**What this task involves**
Transcribe word for word the lines below from the line with "camera: 60 degrees right, 20 degrees up" through the line with "(187, 306) = (238, 312): red pyramid -> none", ends included.

**Dataset content**
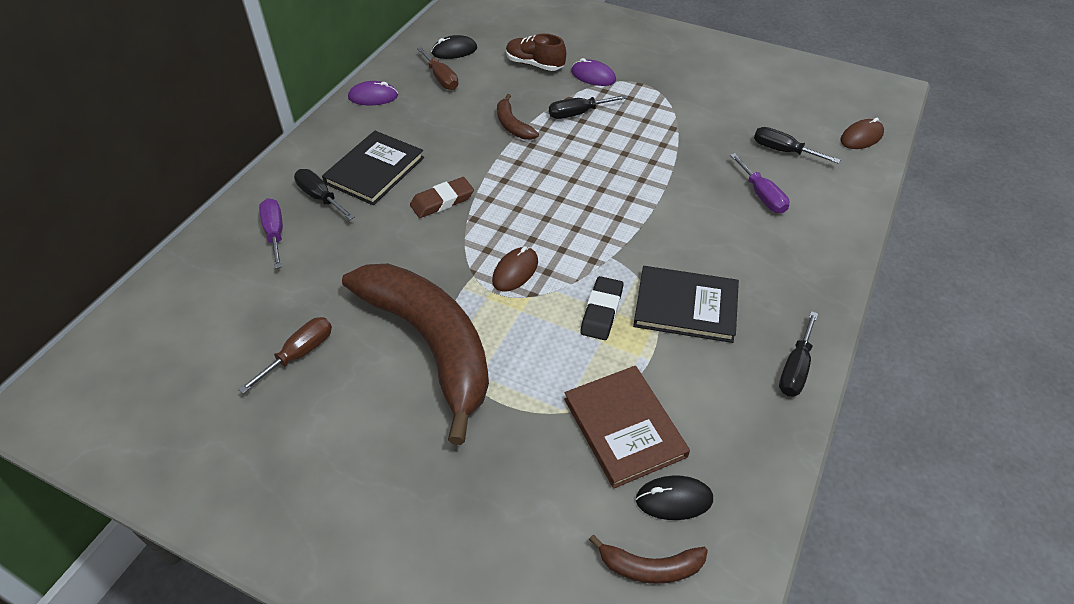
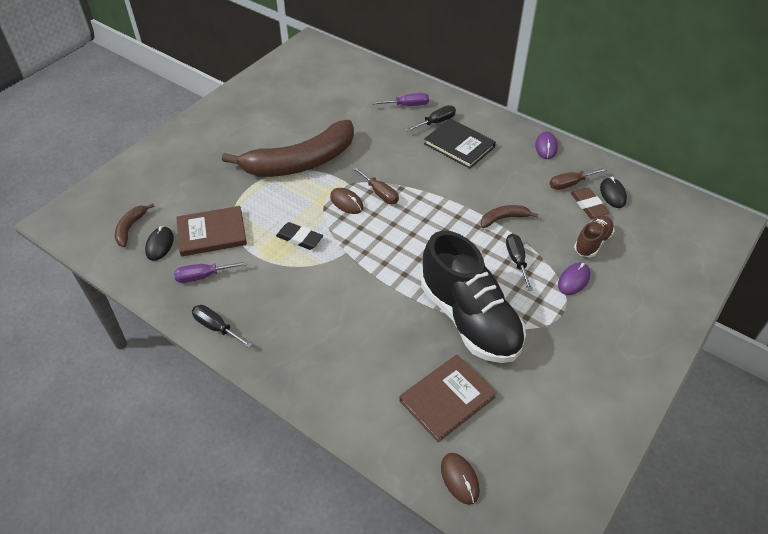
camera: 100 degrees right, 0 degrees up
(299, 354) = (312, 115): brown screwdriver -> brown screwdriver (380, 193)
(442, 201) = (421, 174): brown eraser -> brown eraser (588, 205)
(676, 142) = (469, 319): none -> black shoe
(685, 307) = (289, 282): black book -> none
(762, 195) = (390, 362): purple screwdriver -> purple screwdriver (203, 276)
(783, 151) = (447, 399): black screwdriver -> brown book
--
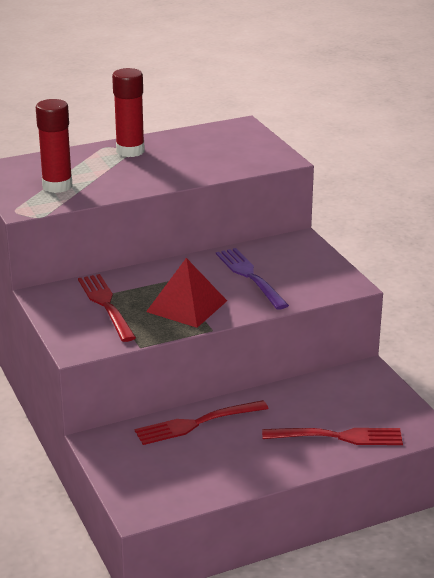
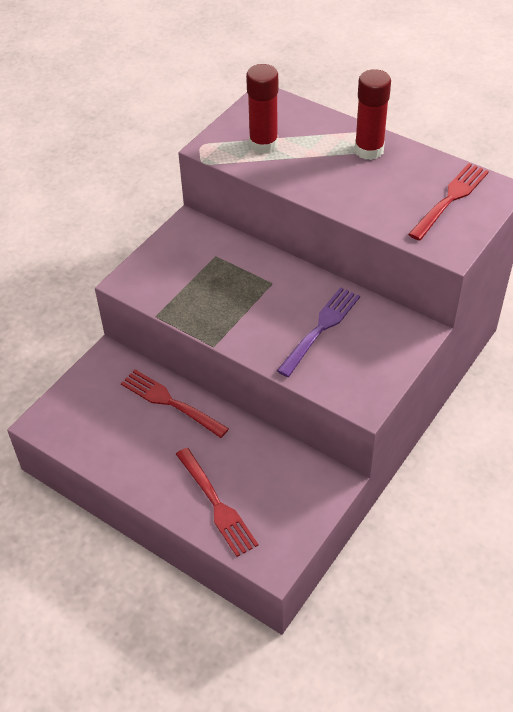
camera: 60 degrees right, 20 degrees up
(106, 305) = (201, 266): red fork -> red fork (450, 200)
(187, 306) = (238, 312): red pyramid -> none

**Response to this task**
camera: 60 degrees right, 20 degrees up
(106, 305) = (201, 266): red fork -> red fork (450, 200)
(187, 306) = (238, 312): red pyramid -> none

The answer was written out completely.